Work instruction ::
Two lines below mark the span: the one containing "pink clock: 8 -> 7" and the one containing "turquoise mug: 6 -> 5". Set down both, plus every line between, exactly as they stand, and nothing else.

Study material ::
[Start of section]
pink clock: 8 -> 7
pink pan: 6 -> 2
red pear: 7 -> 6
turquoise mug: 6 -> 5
[End of section]
[Start of section]
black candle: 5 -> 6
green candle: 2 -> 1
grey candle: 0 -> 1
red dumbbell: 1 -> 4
[End of section]
Task output ::
pink clock: 8 -> 7
pink pan: 6 -> 2
red pear: 7 -> 6
turquoise mug: 6 -> 5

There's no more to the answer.